Task goal | Only one stretch of the records below should be repeated. It starts with the line containing "yellow lasusox <414" and goes on through the line containing "purple zupovan <248", exactly as written.

*** Entries supplied

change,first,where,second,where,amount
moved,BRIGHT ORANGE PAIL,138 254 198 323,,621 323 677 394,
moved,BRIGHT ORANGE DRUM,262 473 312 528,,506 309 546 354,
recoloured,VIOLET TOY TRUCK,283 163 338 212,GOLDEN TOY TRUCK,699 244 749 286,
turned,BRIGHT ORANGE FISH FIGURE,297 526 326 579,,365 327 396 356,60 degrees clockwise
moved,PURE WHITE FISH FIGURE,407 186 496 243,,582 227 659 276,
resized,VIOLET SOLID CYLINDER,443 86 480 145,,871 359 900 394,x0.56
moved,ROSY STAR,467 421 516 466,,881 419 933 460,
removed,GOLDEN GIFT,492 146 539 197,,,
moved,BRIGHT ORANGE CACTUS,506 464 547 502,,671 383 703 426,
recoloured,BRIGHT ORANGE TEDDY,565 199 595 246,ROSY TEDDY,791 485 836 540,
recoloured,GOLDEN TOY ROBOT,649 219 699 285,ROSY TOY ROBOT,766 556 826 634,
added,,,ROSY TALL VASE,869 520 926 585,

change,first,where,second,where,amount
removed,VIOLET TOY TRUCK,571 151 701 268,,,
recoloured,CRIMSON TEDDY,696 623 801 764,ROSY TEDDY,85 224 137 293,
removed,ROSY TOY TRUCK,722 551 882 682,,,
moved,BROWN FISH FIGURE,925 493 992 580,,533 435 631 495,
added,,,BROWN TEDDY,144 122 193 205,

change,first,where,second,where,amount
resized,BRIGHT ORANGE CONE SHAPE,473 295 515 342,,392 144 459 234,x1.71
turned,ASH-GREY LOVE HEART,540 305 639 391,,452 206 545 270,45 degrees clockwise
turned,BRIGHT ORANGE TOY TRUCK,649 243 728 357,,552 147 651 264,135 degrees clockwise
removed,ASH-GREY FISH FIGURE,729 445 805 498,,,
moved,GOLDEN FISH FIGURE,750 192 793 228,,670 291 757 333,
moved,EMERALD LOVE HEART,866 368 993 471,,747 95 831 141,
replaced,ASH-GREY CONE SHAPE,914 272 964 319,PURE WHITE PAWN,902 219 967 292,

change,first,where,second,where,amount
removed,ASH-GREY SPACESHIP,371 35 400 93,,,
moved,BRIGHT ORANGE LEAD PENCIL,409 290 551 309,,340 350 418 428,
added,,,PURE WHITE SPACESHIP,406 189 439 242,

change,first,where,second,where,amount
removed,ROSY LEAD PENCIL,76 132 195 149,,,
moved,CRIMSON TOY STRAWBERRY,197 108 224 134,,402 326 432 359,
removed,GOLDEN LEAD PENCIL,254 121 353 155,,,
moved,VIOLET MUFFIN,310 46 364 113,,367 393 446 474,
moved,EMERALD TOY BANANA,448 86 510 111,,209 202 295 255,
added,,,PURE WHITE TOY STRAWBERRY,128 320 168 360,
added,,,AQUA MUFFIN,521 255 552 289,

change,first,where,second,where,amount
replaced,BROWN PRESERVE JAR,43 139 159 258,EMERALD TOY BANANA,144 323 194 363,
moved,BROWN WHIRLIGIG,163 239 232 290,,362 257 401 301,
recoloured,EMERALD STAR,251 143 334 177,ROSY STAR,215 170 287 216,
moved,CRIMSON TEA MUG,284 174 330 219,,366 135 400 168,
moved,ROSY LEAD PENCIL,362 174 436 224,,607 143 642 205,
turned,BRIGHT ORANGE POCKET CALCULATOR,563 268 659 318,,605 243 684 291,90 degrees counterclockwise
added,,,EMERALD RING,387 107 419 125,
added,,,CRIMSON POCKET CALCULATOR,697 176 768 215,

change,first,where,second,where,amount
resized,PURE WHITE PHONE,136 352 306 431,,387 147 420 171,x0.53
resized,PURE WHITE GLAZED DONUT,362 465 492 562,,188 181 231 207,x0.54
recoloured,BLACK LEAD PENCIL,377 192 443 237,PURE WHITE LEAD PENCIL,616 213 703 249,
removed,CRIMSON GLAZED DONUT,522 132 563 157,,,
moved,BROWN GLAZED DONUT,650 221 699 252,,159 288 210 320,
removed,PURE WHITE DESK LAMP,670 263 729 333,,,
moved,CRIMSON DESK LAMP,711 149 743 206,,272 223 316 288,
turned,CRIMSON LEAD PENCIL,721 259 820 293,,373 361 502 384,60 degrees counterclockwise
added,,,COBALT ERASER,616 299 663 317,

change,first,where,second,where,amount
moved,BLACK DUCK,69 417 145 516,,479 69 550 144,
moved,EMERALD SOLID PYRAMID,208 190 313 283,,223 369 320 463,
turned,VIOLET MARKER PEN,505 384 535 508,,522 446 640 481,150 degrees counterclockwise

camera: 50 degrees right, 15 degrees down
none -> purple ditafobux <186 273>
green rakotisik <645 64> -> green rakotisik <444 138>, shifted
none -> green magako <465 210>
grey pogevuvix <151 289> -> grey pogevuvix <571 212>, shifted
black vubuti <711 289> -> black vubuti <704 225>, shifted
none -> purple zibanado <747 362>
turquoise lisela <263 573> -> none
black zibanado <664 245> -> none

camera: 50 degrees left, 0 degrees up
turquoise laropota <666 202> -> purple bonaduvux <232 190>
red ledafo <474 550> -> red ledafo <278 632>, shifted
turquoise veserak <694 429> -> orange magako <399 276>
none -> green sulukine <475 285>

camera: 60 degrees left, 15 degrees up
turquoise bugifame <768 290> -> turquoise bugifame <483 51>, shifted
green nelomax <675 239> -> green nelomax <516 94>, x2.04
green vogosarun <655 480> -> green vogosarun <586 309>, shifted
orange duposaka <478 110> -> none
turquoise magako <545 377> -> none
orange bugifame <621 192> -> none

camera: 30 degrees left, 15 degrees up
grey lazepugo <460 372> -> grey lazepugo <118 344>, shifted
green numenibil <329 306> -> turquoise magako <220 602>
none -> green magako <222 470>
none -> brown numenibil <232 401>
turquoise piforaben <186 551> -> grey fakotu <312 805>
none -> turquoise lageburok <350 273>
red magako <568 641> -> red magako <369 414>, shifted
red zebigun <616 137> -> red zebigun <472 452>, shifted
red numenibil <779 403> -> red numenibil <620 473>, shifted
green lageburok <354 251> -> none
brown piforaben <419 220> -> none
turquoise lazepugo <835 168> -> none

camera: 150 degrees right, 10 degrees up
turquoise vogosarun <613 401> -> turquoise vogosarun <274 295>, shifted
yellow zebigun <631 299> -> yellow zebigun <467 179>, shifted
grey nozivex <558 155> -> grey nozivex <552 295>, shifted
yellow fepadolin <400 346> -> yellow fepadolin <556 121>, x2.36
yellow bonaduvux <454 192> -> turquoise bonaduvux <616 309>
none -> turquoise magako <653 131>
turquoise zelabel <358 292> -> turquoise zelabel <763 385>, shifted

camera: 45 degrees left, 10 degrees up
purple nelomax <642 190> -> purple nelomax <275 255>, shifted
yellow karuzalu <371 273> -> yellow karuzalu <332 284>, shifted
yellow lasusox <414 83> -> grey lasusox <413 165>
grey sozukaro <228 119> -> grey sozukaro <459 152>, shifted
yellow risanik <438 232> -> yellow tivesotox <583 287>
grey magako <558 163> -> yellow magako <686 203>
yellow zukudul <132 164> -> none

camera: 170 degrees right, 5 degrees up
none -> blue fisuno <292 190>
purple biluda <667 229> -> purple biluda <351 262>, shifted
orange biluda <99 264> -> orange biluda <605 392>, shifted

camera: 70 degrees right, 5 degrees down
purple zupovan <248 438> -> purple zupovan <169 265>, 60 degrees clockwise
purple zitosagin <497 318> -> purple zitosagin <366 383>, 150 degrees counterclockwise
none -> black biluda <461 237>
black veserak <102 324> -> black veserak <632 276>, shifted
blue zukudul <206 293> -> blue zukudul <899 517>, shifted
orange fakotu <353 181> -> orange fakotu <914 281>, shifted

******

Answer to the exercise |
yellow lasusox <414 83> -> grey lasusox <413 165>
grey sozukaro <228 119> -> grey sozukaro <459 152>, shifted
yellow risanik <438 232> -> yellow tivesotox <583 287>
grey magako <558 163> -> yellow magako <686 203>
yellow zukudul <132 164> -> none

camera: 170 degrees right, 5 degrees up
none -> blue fisuno <292 190>
purple biluda <667 229> -> purple biluda <351 262>, shifted
orange biluda <99 264> -> orange biluda <605 392>, shifted

camera: 70 degrees right, 5 degrees down
purple zupovan <248 438> -> purple zupovan <169 265>, 60 degrees clockwise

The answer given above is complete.